Set exercise — Set down the lines of all the entries below word for word, leaving out the pictures.

>> Begin Data to process

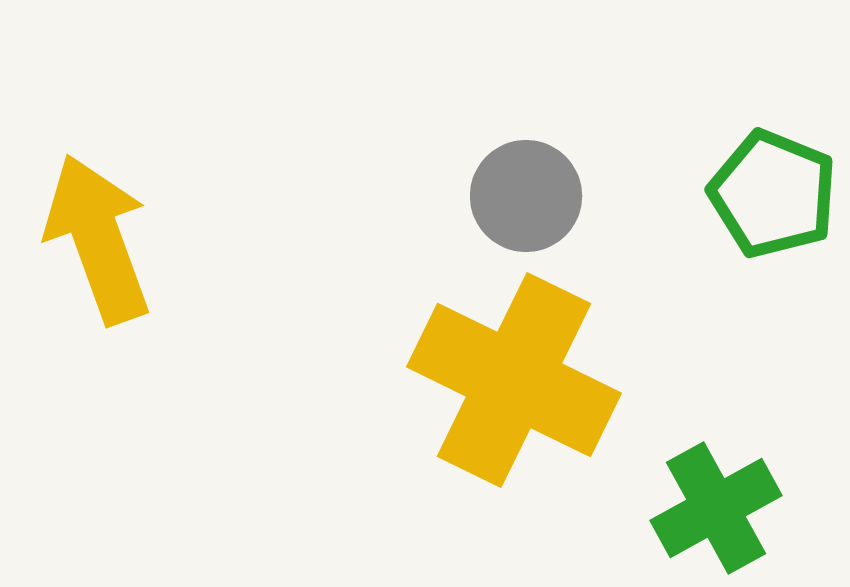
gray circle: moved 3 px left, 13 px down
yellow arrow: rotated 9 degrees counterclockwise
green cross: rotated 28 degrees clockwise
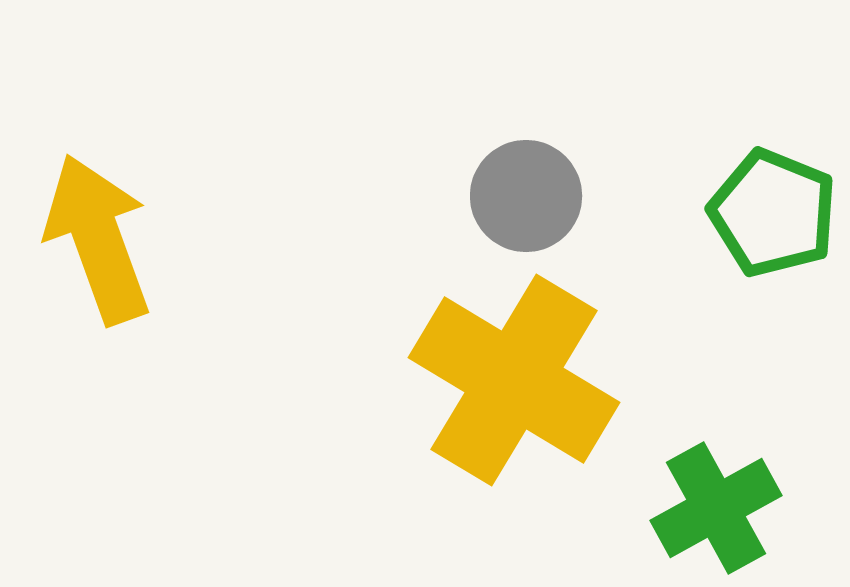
green pentagon: moved 19 px down
yellow cross: rotated 5 degrees clockwise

>> End Data to process

Exercise response —
gray circle: moved 3 px left, 13 px down
yellow arrow: rotated 9 degrees counterclockwise
green cross: rotated 28 degrees clockwise
green pentagon: moved 19 px down
yellow cross: rotated 5 degrees clockwise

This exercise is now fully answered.